[Records]
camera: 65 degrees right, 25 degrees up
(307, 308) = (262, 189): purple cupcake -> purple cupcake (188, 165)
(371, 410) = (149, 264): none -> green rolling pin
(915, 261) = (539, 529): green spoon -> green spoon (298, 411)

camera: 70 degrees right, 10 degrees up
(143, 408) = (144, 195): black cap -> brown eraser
[/Records]
[Records]
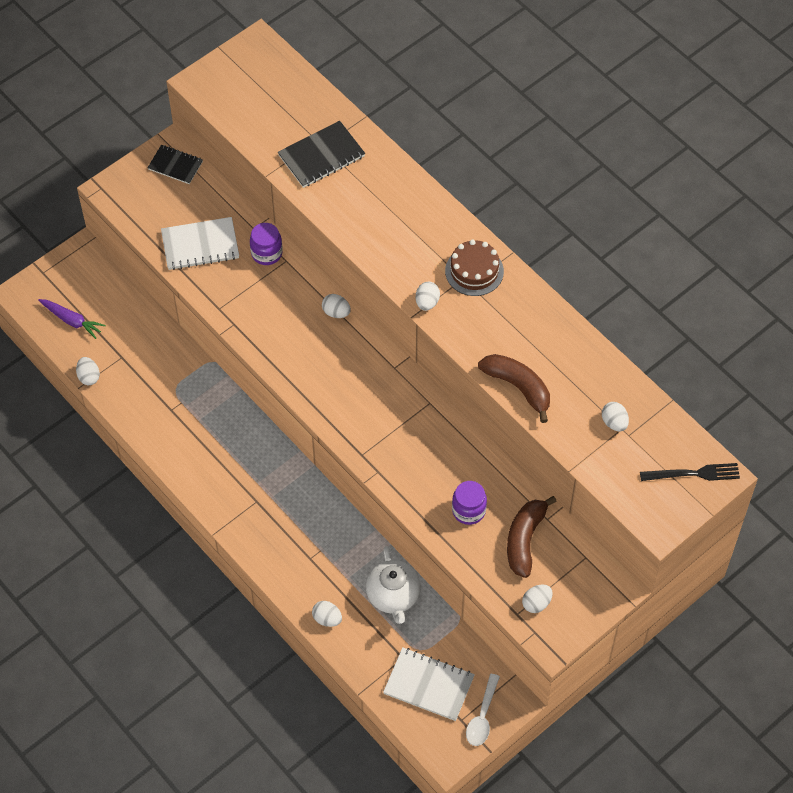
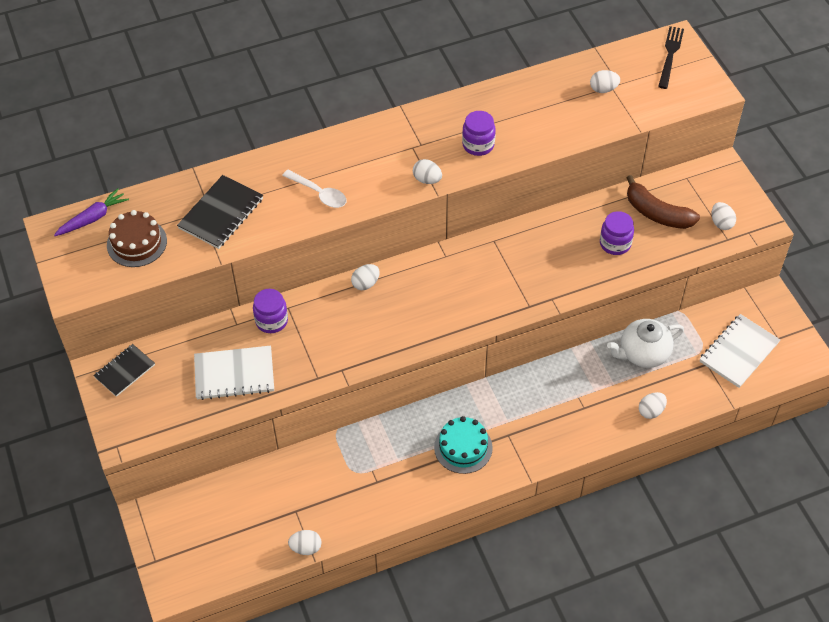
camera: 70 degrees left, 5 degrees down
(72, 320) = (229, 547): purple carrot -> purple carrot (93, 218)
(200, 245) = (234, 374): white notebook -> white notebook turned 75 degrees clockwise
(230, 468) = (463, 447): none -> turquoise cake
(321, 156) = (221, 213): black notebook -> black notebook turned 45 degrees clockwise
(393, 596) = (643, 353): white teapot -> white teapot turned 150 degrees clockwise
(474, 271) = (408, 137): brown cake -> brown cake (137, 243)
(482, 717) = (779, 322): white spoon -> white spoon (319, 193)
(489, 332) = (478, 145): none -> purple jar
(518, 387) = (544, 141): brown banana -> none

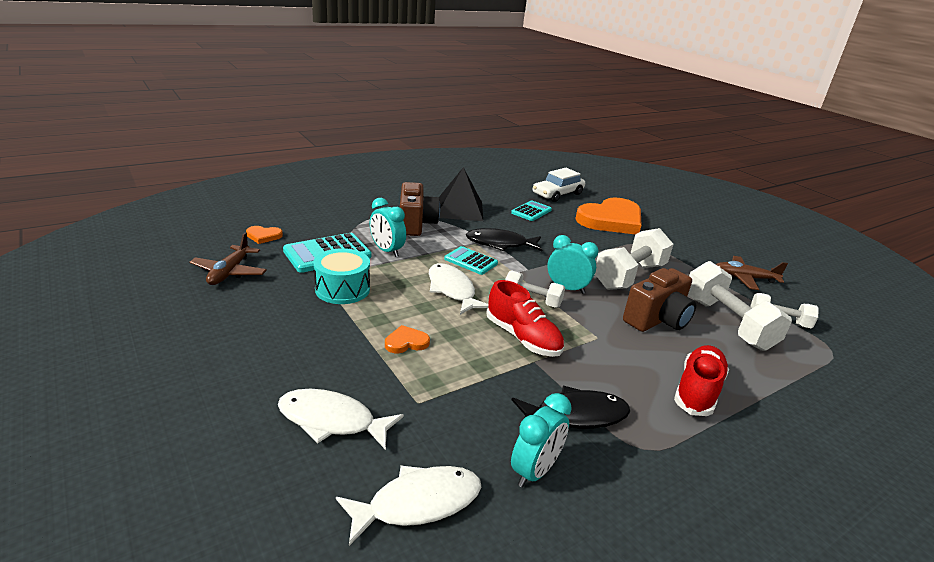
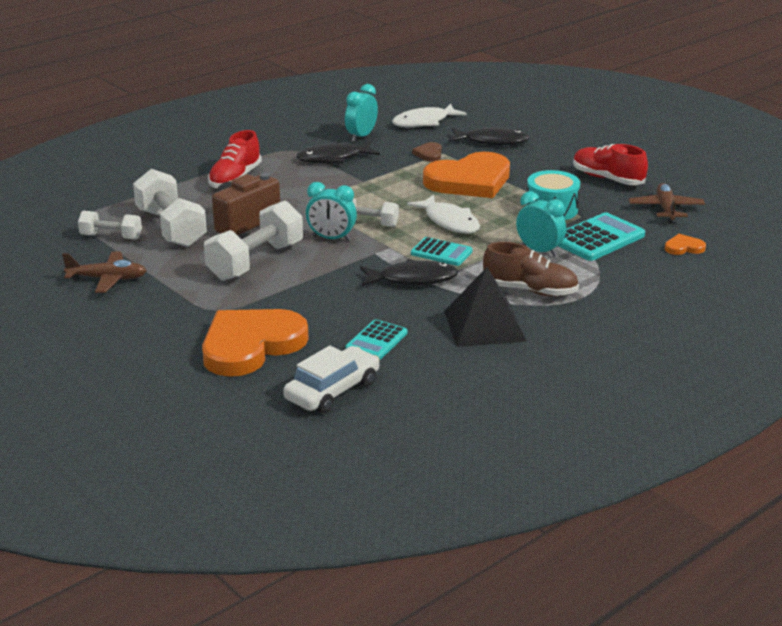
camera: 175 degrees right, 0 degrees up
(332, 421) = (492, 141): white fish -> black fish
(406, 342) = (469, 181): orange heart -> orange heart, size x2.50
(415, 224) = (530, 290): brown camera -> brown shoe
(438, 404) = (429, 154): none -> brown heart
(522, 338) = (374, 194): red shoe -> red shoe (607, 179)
[/Records]
[Records]
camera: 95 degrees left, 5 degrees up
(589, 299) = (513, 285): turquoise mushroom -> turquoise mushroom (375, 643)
[/Records]
* [What is needed] Scan the material above for lines that contain the string "heart", and copy each such line.

* [Answer to this problem]
(406, 342) = (469, 181): orange heart -> orange heart, size x2.50
(438, 404) = (429, 154): none -> brown heart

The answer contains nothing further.